## EXERCISE BRIEF:
Word for word, retype the lines from the one containing "[298,302,363,337] to [633,83,662,113]" to the last line of the data below, both ends included.

[Spatial reasoning data]
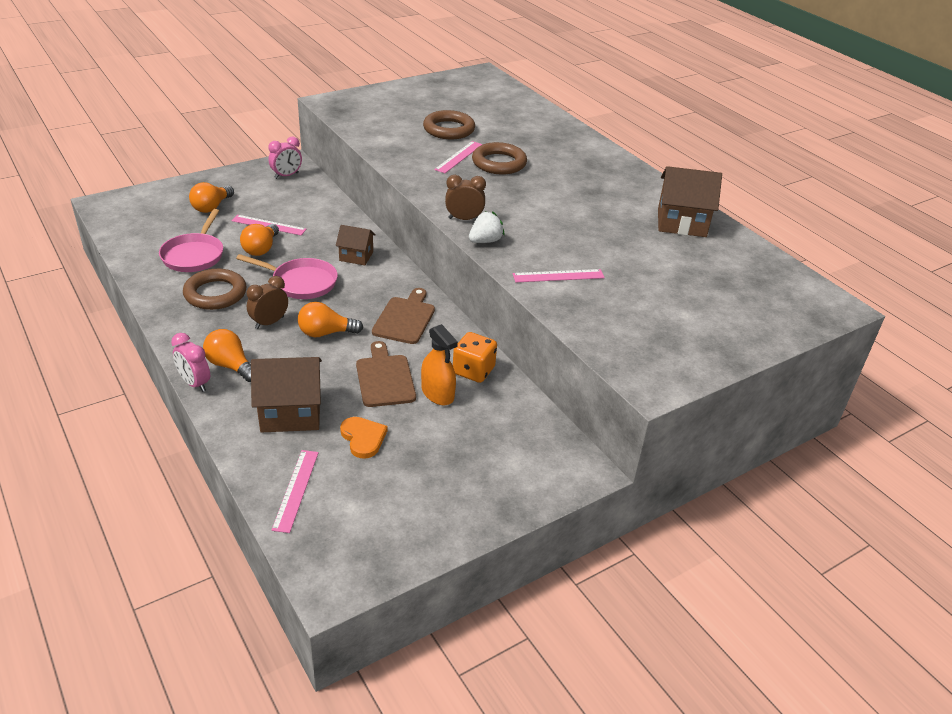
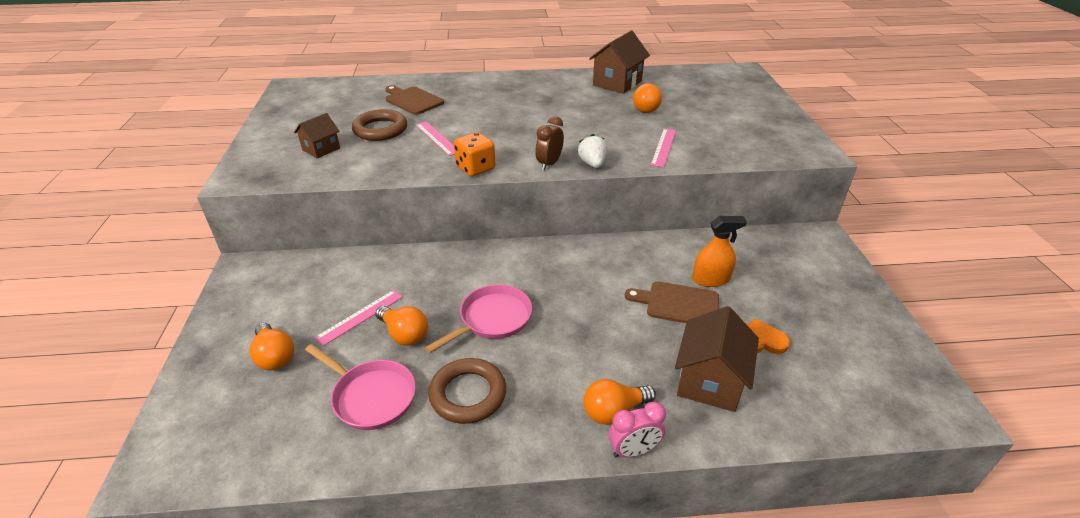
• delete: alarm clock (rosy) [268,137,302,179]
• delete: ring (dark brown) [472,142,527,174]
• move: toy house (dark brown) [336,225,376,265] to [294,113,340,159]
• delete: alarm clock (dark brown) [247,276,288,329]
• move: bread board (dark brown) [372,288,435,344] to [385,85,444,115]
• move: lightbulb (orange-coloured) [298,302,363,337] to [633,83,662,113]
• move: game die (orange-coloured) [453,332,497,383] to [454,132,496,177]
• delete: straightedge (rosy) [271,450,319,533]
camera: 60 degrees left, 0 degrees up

## RESULT FOR THIS EXERCISE:
• move: lightbulb (orange-coloured) [298,302,363,337] to [633,83,662,113]
• move: game die (orange-coloured) [453,332,497,383] to [454,132,496,177]
• delete: straightedge (rosy) [271,450,319,533]
camera: 60 degrees left, 0 degrees up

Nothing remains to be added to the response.